> [EXERCISE DATA]
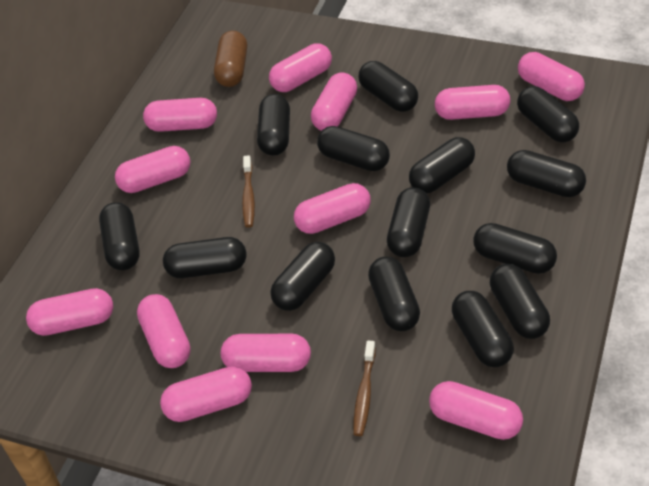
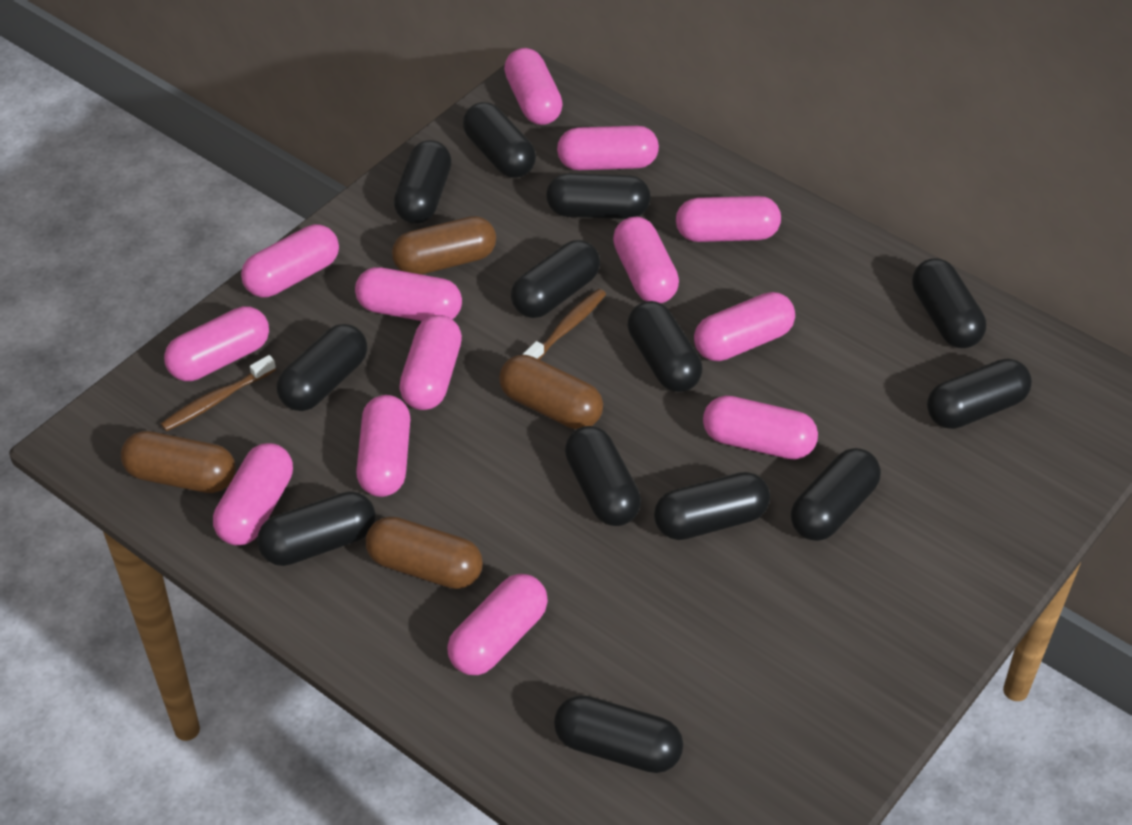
black capsule: 14 -> 13
brown capsule: 1 -> 4
pink capsule: 12 -> 13

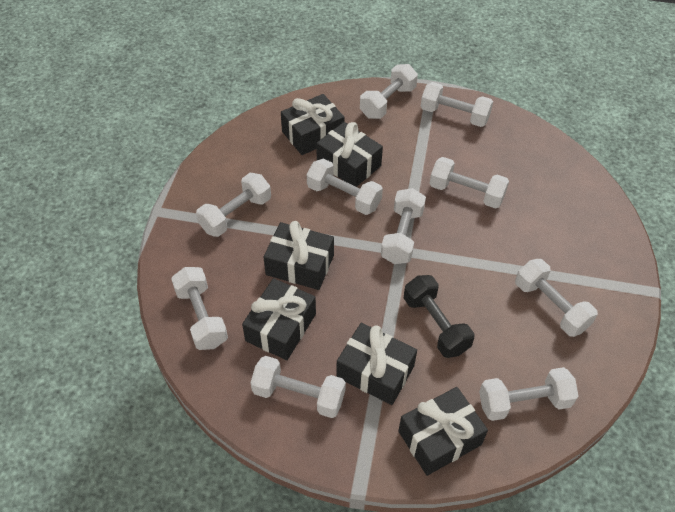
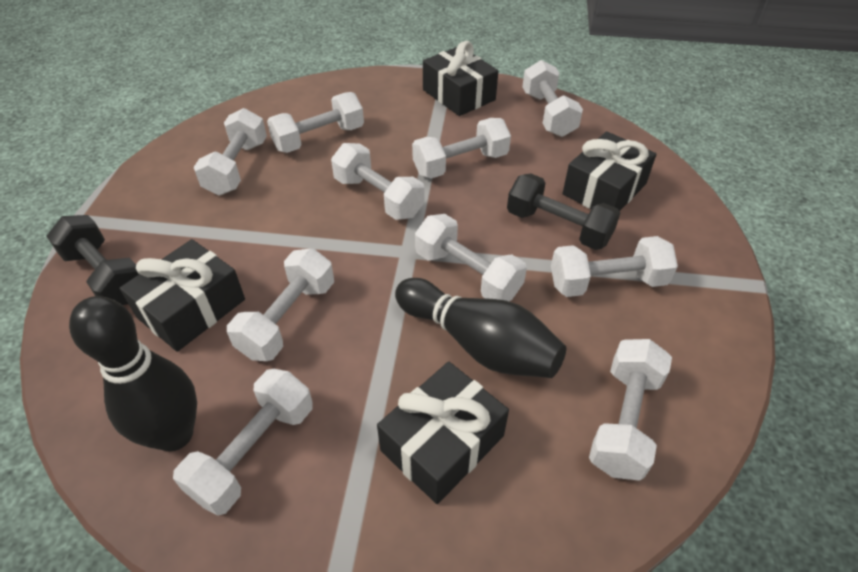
black bowling pin: 0 -> 2
black dumbbell: 1 -> 2
black gift: 6 -> 4

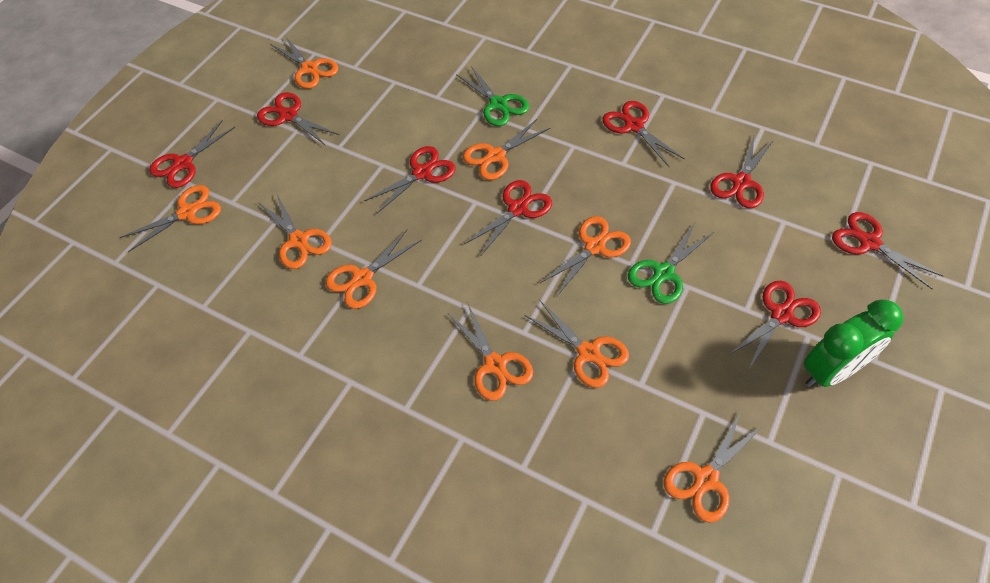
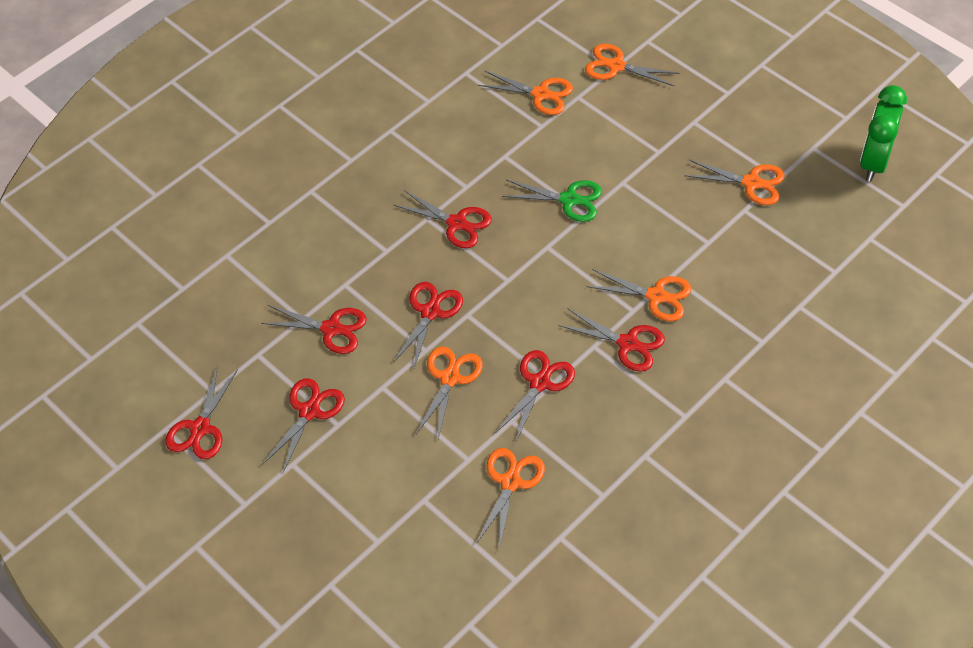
green scissors: 2 -> 1
orange scissors: 9 -> 6
red scissors: 8 -> 7

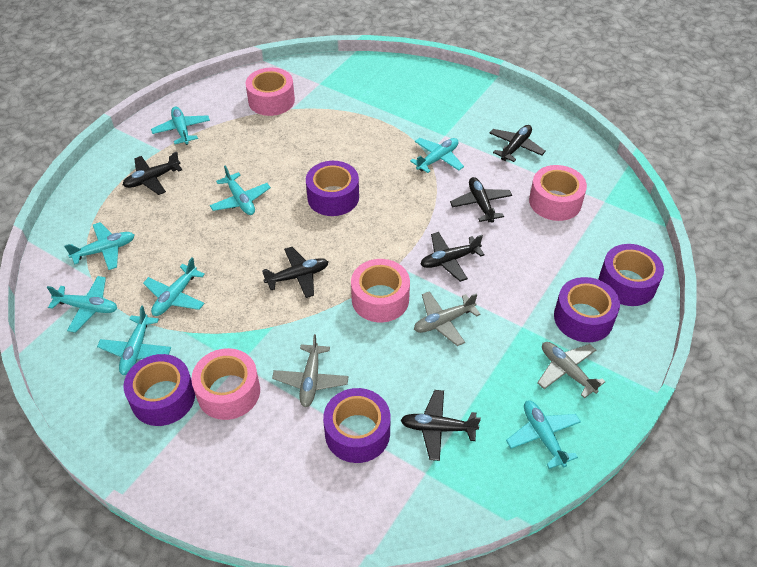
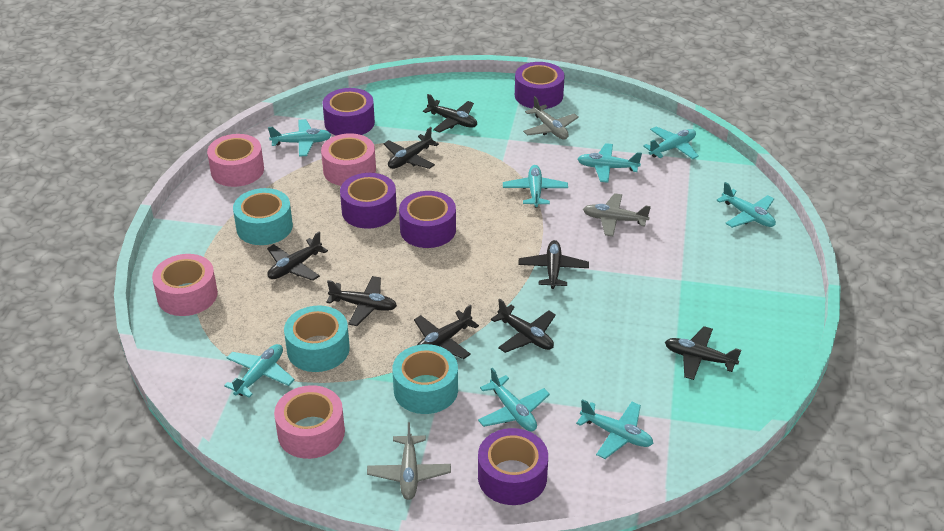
black plane: 6 -> 8
turquoise tape: 0 -> 3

> [ACTION ITEM]
Exclude the pictures, and output exactly the lines from the one with "black gift: 6 -> 4" through the last line of the records, both included.

> [ANSWER BELOW]
black gift: 6 -> 4

green scissors: 2 -> 1
orange scissors: 9 -> 6
red scissors: 8 -> 7

black plane: 6 -> 8
turquoise tape: 0 -> 3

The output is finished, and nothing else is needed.